**Instructions to follow:** In the entries below, find the line containing "(293, 147) = (201, 556): white" and the line containing "(703, 493) = (812, 624): none". Copy those two lines and everything between them exactly, and only that.

**Records provided:**
━━━

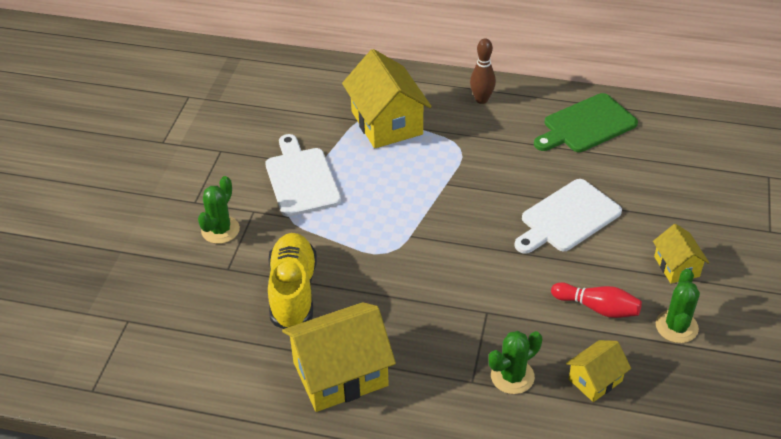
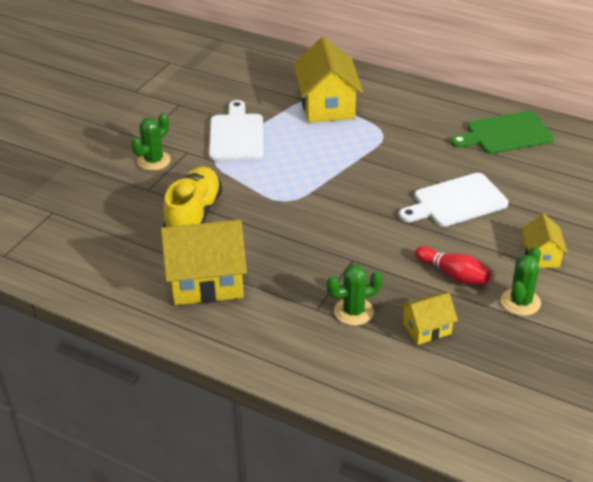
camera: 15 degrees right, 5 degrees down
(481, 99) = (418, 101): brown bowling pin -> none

━━━

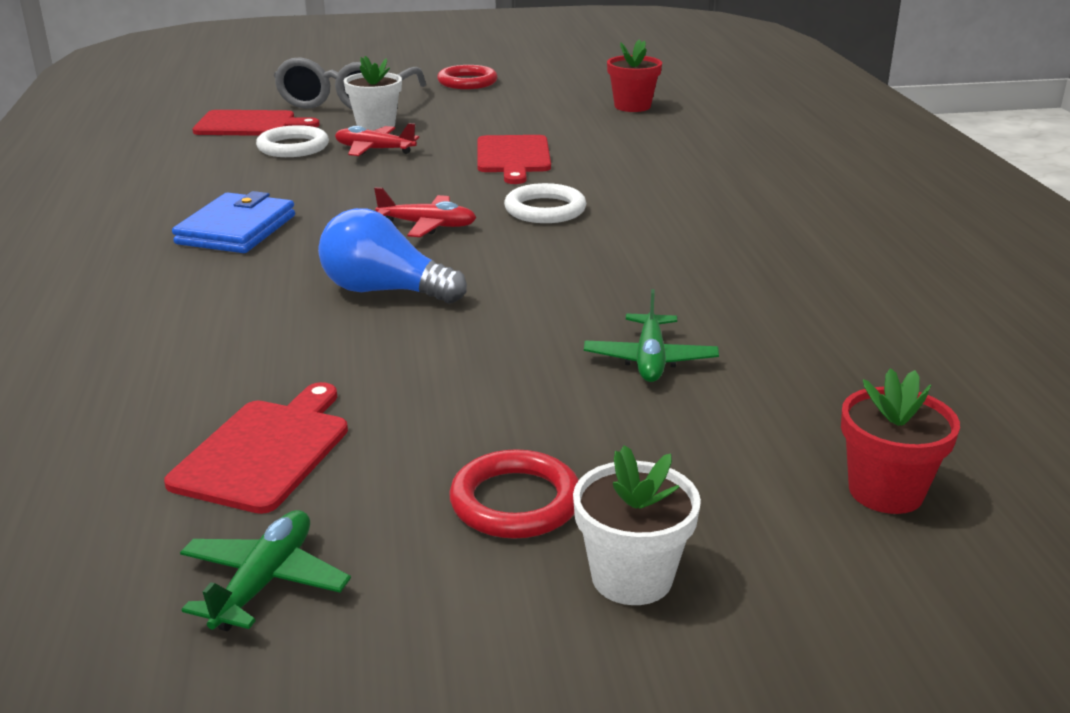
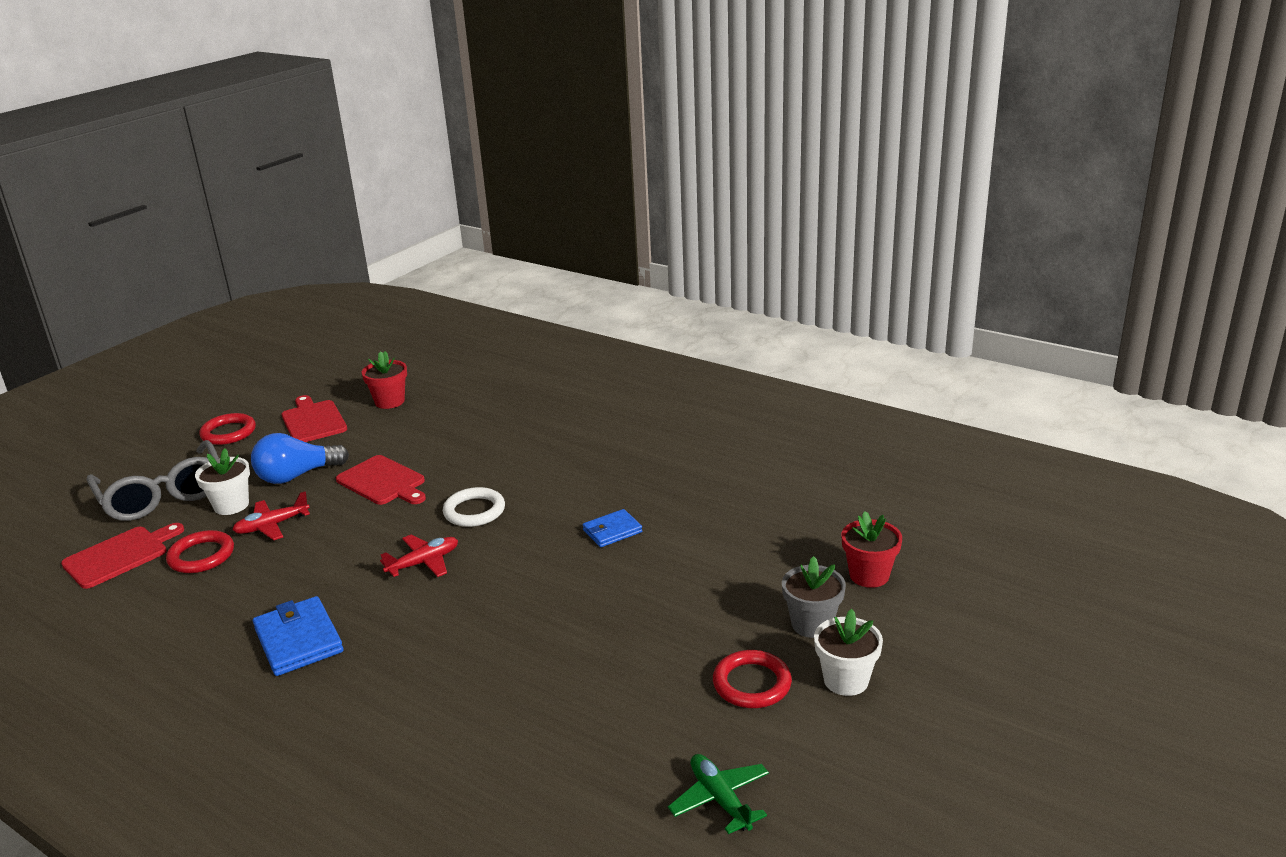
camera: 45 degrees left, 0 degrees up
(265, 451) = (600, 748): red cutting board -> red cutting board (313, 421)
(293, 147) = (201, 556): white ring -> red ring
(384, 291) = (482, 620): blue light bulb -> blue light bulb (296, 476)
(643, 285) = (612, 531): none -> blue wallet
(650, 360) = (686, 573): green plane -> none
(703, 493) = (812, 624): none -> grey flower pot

━━━

**Result of this task:**
(293, 147) = (201, 556): white ring -> red ring
(384, 291) = (482, 620): blue light bulb -> blue light bulb (296, 476)
(643, 285) = (612, 531): none -> blue wallet
(650, 360) = (686, 573): green plane -> none
(703, 493) = (812, 624): none -> grey flower pot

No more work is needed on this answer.